#### RAW DATA
-- -- --

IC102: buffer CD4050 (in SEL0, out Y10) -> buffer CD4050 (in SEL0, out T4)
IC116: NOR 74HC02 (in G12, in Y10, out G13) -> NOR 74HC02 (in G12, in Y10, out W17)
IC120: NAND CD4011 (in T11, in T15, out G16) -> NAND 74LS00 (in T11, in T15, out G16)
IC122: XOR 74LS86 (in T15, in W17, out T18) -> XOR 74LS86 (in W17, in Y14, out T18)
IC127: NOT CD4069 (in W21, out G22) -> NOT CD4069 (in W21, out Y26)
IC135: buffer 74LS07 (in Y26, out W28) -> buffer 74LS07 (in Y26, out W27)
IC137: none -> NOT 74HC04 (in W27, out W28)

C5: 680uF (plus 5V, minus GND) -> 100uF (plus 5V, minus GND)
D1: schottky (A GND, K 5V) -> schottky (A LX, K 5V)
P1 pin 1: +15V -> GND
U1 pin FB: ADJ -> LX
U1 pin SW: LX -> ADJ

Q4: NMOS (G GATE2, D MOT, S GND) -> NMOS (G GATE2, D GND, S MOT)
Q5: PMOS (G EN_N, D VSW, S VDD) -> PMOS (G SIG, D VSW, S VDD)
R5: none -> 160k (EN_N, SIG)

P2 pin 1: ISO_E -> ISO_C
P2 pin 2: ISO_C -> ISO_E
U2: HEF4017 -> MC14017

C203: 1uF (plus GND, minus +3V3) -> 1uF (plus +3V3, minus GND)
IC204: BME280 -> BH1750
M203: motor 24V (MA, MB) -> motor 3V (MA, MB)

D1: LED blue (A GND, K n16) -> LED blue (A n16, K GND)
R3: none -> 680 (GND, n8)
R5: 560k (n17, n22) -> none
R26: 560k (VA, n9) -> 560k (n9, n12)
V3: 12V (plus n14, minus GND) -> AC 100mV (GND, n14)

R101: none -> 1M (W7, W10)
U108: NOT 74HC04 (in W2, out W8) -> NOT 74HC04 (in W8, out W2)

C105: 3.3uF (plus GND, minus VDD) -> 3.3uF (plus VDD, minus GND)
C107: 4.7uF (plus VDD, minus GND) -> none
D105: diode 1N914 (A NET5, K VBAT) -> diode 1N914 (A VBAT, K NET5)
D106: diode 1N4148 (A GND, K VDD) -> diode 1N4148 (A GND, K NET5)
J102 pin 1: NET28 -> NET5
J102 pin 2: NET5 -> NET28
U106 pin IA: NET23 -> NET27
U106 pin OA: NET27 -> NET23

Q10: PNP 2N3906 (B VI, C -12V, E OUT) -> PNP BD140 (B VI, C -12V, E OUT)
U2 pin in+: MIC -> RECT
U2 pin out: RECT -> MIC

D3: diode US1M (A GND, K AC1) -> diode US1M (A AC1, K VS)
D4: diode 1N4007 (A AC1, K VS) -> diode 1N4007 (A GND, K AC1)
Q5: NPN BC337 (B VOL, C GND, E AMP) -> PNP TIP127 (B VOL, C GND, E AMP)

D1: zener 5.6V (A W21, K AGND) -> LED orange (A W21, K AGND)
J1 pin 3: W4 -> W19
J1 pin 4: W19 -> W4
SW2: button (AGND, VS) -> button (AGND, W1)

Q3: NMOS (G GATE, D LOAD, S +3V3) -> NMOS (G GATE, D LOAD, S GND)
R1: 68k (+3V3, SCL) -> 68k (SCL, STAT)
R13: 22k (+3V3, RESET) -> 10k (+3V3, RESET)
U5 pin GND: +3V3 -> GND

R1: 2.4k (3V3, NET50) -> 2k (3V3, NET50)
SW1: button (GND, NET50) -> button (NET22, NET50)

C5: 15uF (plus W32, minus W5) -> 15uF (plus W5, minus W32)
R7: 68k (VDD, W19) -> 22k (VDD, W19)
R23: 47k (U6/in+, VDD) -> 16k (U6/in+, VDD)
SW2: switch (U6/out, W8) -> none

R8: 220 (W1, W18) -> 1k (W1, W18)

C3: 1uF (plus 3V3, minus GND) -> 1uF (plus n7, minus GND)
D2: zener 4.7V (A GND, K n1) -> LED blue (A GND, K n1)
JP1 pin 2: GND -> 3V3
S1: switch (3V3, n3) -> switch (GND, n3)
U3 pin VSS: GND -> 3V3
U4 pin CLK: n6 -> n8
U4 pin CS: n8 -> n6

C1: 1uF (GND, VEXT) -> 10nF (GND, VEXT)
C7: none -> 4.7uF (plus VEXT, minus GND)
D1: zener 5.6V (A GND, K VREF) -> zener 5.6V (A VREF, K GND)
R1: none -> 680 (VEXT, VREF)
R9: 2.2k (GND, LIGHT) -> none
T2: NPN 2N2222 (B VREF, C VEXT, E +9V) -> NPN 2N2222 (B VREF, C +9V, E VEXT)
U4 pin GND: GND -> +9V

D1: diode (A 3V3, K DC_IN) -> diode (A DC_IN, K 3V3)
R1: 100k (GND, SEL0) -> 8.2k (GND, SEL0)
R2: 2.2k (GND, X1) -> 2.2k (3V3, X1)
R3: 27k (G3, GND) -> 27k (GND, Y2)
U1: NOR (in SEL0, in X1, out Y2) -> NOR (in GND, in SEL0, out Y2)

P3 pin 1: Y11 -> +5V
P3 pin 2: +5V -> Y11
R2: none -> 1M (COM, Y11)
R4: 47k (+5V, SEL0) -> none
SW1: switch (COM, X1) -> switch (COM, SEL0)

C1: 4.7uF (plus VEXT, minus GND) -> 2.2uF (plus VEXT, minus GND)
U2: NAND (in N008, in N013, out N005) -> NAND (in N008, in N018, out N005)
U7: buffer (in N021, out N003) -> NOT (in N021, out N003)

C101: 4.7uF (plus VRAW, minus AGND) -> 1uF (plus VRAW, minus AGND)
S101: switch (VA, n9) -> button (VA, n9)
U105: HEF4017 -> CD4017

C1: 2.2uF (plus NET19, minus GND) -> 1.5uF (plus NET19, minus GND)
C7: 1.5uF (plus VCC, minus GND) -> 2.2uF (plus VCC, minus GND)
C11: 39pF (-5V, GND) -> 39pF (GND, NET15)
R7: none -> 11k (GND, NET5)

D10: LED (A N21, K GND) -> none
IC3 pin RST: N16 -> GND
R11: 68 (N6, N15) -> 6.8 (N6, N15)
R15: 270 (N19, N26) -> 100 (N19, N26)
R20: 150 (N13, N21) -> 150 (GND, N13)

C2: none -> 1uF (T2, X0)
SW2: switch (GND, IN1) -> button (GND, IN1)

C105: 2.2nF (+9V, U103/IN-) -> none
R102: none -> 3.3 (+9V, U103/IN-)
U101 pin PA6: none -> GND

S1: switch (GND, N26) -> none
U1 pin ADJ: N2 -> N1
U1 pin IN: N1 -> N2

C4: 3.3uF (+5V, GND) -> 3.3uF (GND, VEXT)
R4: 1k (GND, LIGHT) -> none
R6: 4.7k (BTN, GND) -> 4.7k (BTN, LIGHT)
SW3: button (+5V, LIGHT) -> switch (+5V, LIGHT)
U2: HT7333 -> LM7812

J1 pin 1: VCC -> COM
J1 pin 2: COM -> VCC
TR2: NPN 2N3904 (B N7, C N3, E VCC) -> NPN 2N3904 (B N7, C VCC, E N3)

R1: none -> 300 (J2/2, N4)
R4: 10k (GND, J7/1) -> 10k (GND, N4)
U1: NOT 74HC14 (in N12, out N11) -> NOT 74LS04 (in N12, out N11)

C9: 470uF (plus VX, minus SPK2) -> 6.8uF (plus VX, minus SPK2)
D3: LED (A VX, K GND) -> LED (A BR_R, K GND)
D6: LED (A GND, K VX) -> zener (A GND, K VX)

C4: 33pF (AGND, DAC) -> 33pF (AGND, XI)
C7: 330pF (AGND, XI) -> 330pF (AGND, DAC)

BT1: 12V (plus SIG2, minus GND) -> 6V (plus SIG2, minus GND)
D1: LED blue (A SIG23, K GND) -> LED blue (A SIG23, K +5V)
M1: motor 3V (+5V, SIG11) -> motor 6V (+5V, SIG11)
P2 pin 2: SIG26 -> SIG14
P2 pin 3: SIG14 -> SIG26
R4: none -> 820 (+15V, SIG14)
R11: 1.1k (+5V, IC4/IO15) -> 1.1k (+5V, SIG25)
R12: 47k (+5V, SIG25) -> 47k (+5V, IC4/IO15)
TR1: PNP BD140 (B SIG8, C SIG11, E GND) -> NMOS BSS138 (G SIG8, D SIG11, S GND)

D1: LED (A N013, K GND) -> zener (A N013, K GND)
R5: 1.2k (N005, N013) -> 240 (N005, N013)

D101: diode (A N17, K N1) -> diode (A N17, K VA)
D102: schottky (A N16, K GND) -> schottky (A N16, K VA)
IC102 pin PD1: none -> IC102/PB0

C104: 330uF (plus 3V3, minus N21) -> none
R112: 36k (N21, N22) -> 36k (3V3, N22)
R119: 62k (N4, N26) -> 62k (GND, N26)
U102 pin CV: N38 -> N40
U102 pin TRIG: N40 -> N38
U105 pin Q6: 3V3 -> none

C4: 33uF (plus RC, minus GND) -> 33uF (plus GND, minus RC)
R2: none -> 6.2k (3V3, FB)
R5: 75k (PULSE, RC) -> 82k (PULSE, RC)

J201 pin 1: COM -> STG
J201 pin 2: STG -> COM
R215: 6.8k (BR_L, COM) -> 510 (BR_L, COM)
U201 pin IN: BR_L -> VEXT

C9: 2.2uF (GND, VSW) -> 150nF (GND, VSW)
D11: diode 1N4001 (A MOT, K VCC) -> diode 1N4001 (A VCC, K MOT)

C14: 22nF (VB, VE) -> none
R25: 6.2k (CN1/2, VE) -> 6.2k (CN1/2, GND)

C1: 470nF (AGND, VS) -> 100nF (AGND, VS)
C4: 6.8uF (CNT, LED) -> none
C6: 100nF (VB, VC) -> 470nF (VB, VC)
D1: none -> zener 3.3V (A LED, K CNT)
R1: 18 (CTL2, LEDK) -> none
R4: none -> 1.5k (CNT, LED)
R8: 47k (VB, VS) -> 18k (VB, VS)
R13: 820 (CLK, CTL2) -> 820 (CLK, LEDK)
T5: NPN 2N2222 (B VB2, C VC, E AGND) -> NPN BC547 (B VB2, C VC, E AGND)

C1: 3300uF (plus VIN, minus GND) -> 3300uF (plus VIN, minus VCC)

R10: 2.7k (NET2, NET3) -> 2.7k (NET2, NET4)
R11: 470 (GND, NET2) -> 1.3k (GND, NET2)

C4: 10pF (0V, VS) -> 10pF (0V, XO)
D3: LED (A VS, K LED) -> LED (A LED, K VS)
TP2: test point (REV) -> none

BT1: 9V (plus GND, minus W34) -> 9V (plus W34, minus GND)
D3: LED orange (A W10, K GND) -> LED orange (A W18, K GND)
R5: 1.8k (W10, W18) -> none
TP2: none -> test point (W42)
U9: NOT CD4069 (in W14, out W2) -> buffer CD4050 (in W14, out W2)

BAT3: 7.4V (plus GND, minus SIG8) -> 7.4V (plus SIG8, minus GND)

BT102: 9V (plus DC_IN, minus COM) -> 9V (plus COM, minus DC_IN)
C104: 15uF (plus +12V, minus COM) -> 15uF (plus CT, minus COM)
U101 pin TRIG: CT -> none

-- -- --

#### DESCRIPTION OF THE TASK
Beginning with the line containing "U7: buffer (in" in the material above, copy every line exactly until you have copied the line containing "D3: LED (A VX, K GND) -> LED (A BR_R, K GND)".

#### RESPONSE TO THIS EXERCISE
U7: buffer (in N021, out N003) -> NOT (in N021, out N003)

C101: 4.7uF (plus VRAW, minus AGND) -> 1uF (plus VRAW, minus AGND)
S101: switch (VA, n9) -> button (VA, n9)
U105: HEF4017 -> CD4017

C1: 2.2uF (plus NET19, minus GND) -> 1.5uF (plus NET19, minus GND)
C7: 1.5uF (plus VCC, minus GND) -> 2.2uF (plus VCC, minus GND)
C11: 39pF (-5V, GND) -> 39pF (GND, NET15)
R7: none -> 11k (GND, NET5)

D10: LED (A N21, K GND) -> none
IC3 pin RST: N16 -> GND
R11: 68 (N6, N15) -> 6.8 (N6, N15)
R15: 270 (N19, N26) -> 100 (N19, N26)
R20: 150 (N13, N21) -> 150 (GND, N13)

C2: none -> 1uF (T2, X0)
SW2: switch (GND, IN1) -> button (GND, IN1)

C105: 2.2nF (+9V, U103/IN-) -> none
R102: none -> 3.3 (+9V, U103/IN-)
U101 pin PA6: none -> GND

S1: switch (GND, N26) -> none
U1 pin ADJ: N2 -> N1
U1 pin IN: N1 -> N2

C4: 3.3uF (+5V, GND) -> 3.3uF (GND, VEXT)
R4: 1k (GND, LIGHT) -> none
R6: 4.7k (BTN, GND) -> 4.7k (BTN, LIGHT)
SW3: button (+5V, LIGHT) -> switch (+5V, LIGHT)
U2: HT7333 -> LM7812

J1 pin 1: VCC -> COM
J1 pin 2: COM -> VCC
TR2: NPN 2N3904 (B N7, C N3, E VCC) -> NPN 2N3904 (B N7, C VCC, E N3)

R1: none -> 300 (J2/2, N4)
R4: 10k (GND, J7/1) -> 10k (GND, N4)
U1: NOT 74HC14 (in N12, out N11) -> NOT 74LS04 (in N12, out N11)

C9: 470uF (plus VX, minus SPK2) -> 6.8uF (plus VX, minus SPK2)
D3: LED (A VX, K GND) -> LED (A BR_R, K GND)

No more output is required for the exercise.